Yönerge => Aşağıdaki satırlardan "kern" dizesini içerenlerin tamamını kopyalayarak gösterin.

───── Verilen satırlar ─────

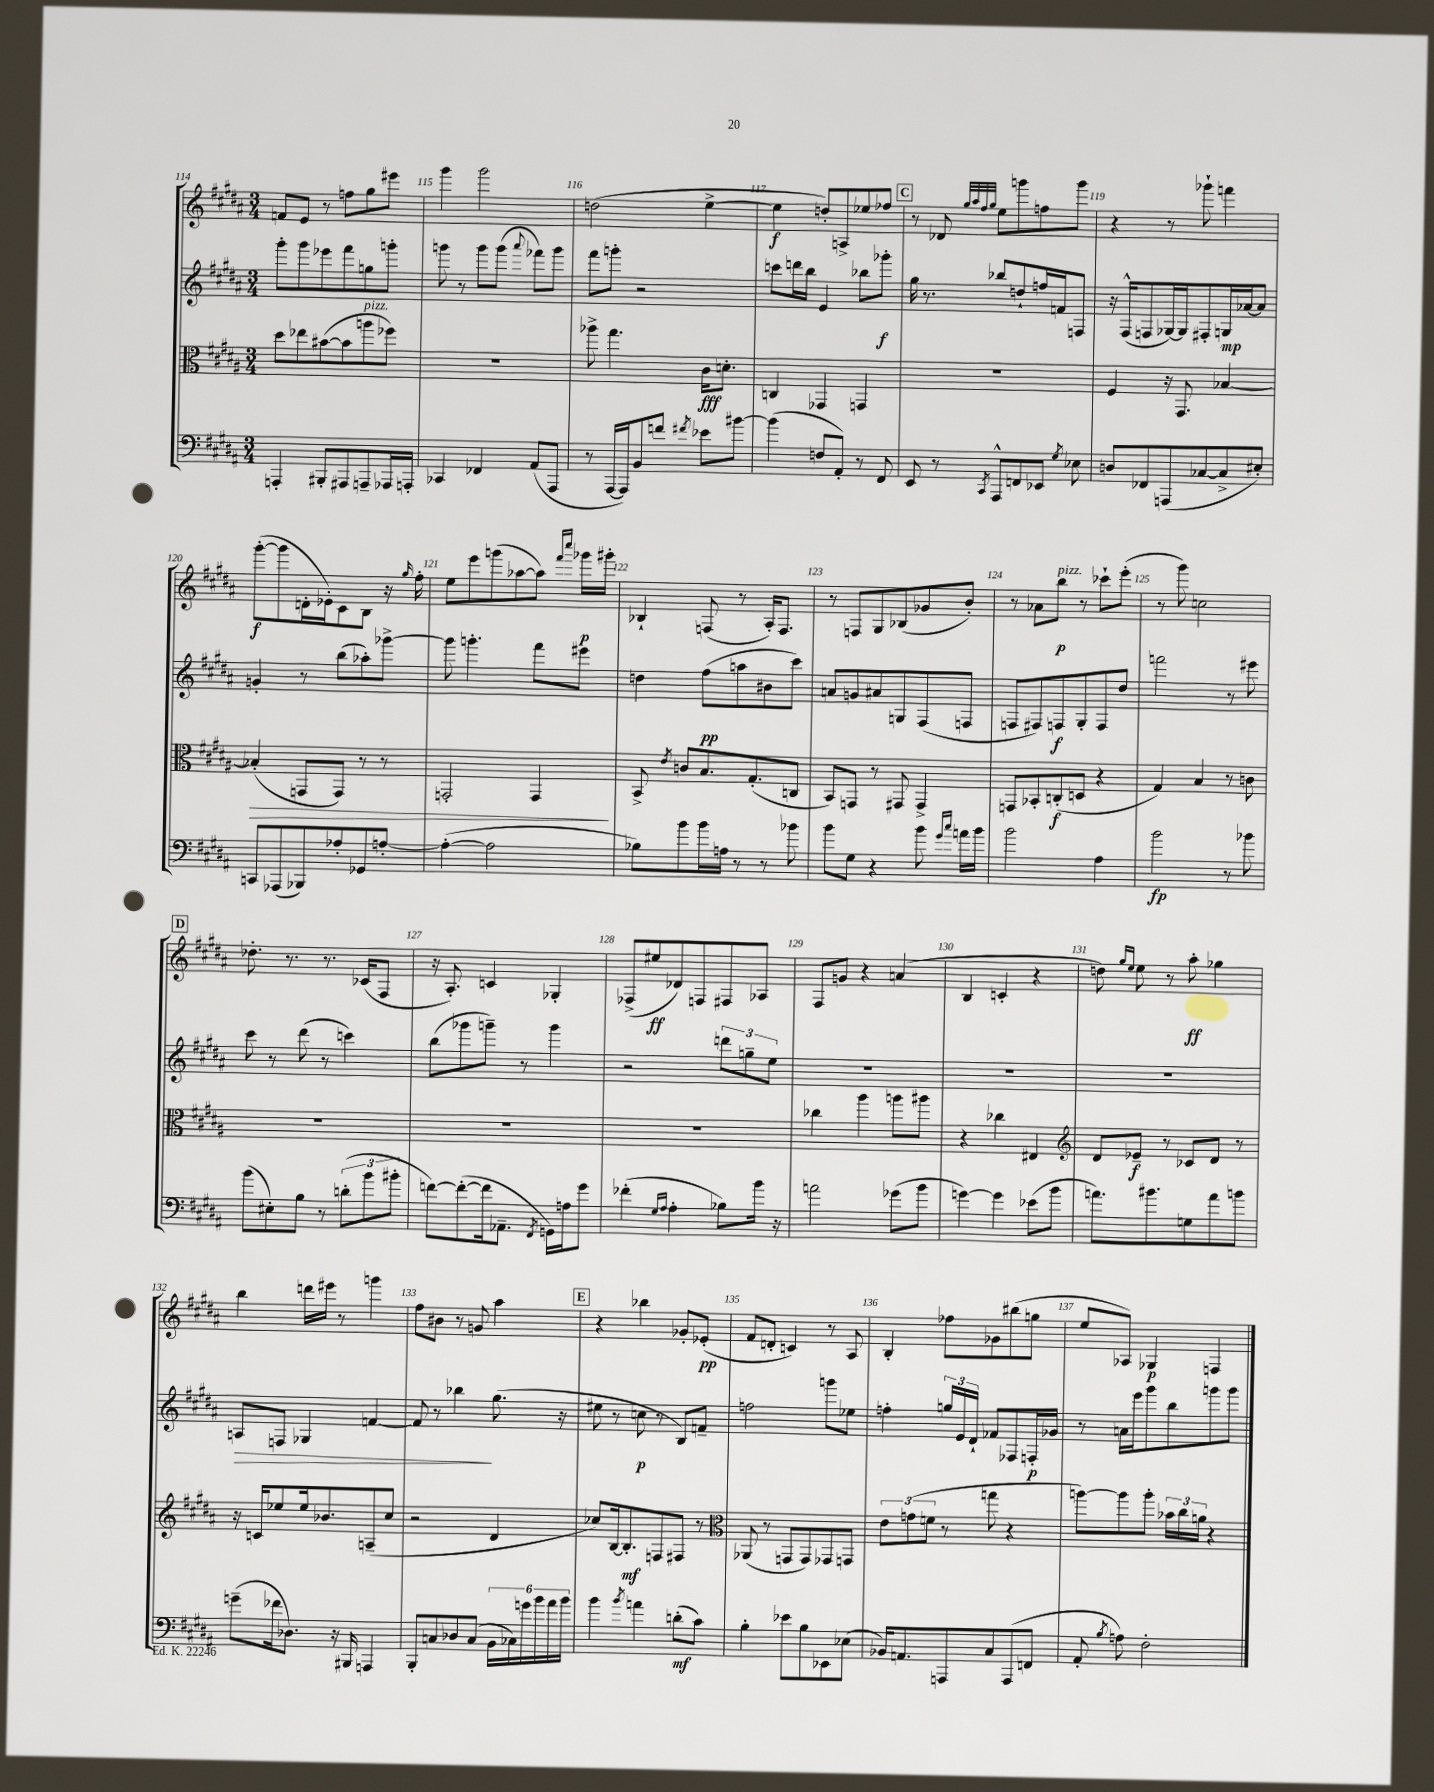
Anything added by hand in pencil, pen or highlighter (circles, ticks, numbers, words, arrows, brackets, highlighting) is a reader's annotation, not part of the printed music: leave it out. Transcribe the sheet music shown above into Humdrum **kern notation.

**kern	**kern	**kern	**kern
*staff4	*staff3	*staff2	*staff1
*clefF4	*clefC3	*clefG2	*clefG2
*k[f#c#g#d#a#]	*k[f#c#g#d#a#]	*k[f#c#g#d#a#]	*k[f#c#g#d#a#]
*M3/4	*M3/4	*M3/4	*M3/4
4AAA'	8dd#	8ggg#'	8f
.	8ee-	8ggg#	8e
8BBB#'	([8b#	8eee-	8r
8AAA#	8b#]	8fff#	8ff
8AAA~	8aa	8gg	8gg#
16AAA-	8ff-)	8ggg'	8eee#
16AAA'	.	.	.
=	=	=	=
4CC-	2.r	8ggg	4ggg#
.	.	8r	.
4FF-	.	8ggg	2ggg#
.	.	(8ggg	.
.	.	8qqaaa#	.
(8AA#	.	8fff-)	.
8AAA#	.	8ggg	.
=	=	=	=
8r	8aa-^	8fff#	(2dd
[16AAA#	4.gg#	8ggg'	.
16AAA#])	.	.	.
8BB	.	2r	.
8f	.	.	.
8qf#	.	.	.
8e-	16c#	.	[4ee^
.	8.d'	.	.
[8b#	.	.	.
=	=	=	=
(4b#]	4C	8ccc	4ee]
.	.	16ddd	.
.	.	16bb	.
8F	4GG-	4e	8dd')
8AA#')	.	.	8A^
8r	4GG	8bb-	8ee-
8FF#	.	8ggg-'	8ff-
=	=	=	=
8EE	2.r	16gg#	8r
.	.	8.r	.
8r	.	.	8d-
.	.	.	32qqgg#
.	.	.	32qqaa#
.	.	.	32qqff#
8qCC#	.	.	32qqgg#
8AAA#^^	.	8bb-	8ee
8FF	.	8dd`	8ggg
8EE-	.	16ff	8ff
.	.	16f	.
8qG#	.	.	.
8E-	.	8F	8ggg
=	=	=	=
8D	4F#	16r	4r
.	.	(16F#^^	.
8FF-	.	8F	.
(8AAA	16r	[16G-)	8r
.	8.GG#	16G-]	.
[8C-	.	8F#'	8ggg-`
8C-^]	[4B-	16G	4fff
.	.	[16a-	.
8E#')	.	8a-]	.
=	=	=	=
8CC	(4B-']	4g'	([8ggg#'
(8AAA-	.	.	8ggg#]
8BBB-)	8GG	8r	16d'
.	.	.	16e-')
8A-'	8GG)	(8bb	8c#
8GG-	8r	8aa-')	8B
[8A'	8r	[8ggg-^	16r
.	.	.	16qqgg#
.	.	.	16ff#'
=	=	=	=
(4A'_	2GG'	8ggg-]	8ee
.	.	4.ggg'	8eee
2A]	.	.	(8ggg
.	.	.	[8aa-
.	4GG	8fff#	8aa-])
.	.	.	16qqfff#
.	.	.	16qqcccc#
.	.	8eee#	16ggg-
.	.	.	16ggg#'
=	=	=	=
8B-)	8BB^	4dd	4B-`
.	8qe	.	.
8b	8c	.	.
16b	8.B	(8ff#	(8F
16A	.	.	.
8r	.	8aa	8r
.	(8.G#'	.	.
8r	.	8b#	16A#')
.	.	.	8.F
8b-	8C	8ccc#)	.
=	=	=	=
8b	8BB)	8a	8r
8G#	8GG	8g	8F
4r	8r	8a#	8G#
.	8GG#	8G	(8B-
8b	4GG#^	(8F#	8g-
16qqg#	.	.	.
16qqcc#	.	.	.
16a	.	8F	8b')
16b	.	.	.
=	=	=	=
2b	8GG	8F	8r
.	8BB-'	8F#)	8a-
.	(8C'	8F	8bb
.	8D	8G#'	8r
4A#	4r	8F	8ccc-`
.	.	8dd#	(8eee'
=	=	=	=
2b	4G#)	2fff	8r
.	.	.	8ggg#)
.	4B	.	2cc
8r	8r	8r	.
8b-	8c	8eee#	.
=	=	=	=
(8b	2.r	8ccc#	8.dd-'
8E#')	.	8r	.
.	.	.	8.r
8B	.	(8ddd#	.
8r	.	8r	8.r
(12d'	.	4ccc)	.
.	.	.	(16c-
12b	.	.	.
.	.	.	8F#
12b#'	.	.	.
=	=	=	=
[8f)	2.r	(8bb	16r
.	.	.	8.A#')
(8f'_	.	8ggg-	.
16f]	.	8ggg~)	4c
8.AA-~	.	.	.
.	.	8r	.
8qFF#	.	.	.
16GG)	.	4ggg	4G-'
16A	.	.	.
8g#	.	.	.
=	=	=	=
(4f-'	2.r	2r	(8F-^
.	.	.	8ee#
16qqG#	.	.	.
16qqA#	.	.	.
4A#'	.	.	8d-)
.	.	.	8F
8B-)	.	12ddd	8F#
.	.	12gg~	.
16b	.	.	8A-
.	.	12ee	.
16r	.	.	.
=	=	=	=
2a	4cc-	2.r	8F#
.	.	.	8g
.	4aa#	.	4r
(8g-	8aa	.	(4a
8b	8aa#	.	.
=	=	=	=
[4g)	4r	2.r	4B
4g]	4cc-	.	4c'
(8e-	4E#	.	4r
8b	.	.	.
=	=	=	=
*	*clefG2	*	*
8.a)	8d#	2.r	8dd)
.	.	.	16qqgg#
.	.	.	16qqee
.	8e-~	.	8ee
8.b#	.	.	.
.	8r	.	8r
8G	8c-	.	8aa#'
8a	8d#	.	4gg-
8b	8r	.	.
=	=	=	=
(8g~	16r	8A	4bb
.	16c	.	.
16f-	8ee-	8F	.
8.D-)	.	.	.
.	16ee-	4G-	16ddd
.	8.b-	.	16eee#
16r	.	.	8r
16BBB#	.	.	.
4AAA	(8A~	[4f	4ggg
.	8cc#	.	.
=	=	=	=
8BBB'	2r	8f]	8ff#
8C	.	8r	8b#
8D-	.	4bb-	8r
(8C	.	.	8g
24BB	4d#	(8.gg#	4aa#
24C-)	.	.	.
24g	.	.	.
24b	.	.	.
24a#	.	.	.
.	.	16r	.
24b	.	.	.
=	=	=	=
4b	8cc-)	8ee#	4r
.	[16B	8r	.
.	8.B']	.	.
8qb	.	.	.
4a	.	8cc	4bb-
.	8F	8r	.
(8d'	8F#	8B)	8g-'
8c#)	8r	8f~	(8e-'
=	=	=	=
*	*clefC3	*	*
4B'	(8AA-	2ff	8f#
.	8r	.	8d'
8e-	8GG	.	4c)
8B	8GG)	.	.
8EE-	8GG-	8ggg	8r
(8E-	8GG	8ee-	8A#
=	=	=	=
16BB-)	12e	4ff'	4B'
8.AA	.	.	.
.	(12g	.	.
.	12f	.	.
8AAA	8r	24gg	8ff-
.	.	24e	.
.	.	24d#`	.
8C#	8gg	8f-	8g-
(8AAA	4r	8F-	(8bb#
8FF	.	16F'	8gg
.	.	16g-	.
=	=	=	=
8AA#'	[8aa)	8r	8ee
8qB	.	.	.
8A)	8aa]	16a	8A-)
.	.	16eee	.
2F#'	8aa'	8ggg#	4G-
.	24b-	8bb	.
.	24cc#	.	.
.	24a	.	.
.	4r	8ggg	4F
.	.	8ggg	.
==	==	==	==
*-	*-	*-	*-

─────

Alıştırma çıktısı =>
Anything added by hand in pencil, pen or highlighter (circles, ticks, numbers, words, arrows, brackets, highlighting) is a reader's annotation, not part of the printed music: leave it out. Transcribe the sheet music shown above into Humdrum **kern notation.
**kern	**kern	**kern	**kern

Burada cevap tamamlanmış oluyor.